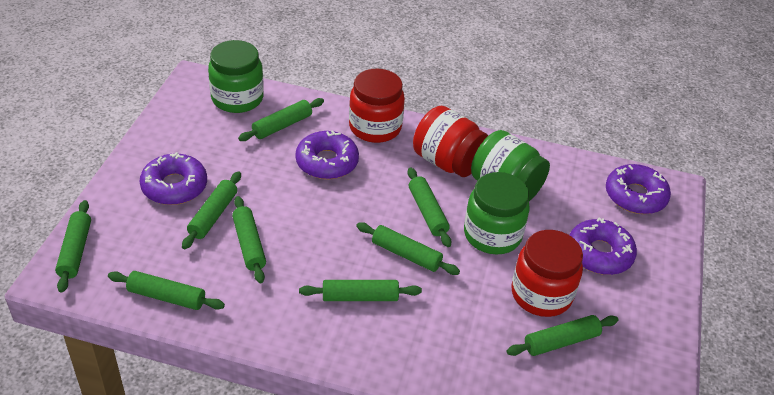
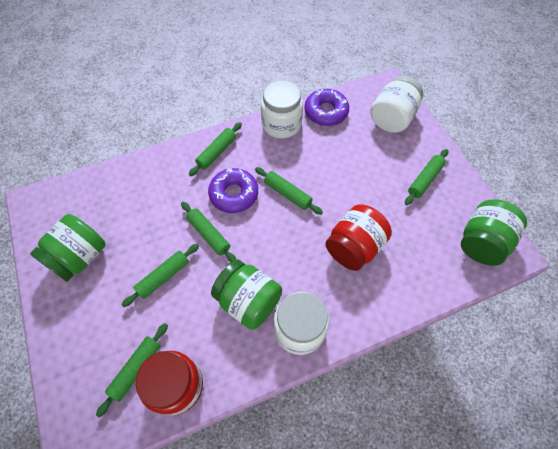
green rolling pin: [55,200,91,293] [108,271,225,310] [182,171,241,249] [232,196,266,283] [238,98,324,141] [299,280,422,301] [356,222,460,275] [407,167,451,247] [507,315,618,356] = 9 -> [96,323,168,417] [121,244,199,307] [181,202,236,262] [189,122,242,177] [255,167,323,215] [405,149,448,205] = 6
purple donut: [140,152,207,205] [295,130,359,179] [570,218,637,275] [606,164,671,214] = 4 -> [208,168,258,213] [304,89,349,126] = 2
red jar: [349,69,405,143] [413,106,488,177] [511,230,583,317] = 3 -> [136,351,203,415] [325,204,392,271] = 2
white jar: none = 0 -> [261,80,303,138] [273,291,329,355] [370,76,423,133] = 3

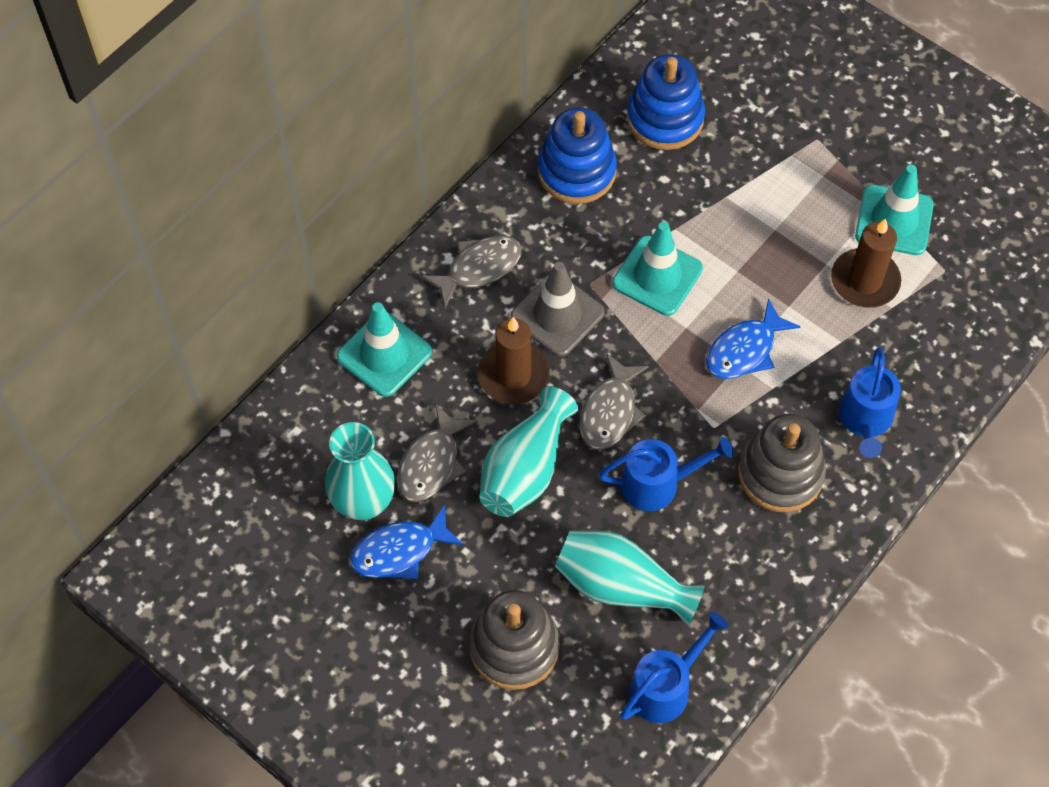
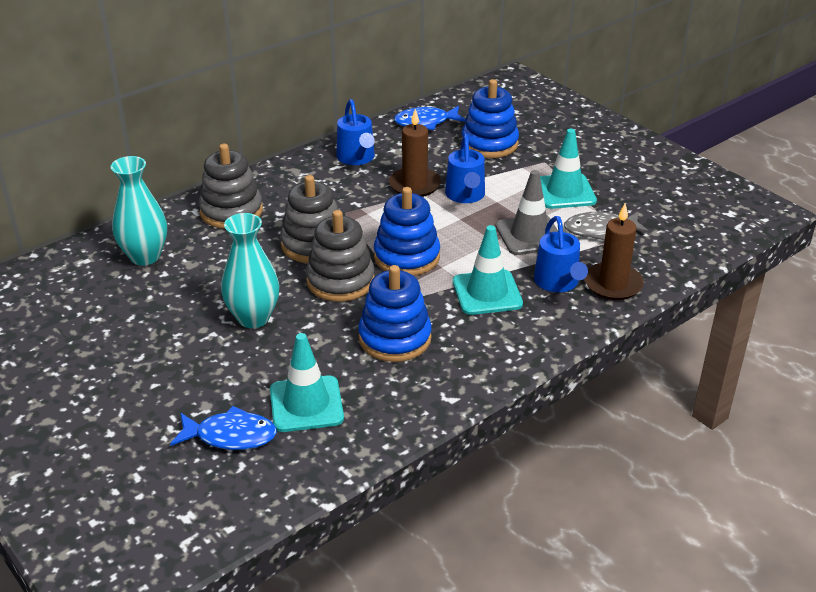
blue stacking toy: [538,108,617,204] [627,54,705,150] = 2 -> [358,265,432,362] [374,187,440,276] [461,79,519,158] = 3
grey fish: [397,403,477,502] [421,235,522,308] [579,353,649,450] = 3 -> [564,212,649,240] = 1
grey stacking toy: [469,590,560,690] [738,414,826,512] = 2 -> [199,144,263,229] [280,175,338,263] [306,210,375,302] = 3
turquoise vase: [325,422,395,520] [479,387,578,517] [555,531,705,626] = 3 -> [111,156,167,266] [221,213,279,328] = 2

# [WHAT TO PRODUCE]
Track down every line in the entries that includes the string "grey", and copy it.

# [TASK OUTPUT]
grey fish: [397,403,477,502] [421,235,522,308] [579,353,649,450] = 3 -> [564,212,649,240] = 1
grey stacking toy: [469,590,560,690] [738,414,826,512] = 2 -> [199,144,263,229] [280,175,338,263] [306,210,375,302] = 3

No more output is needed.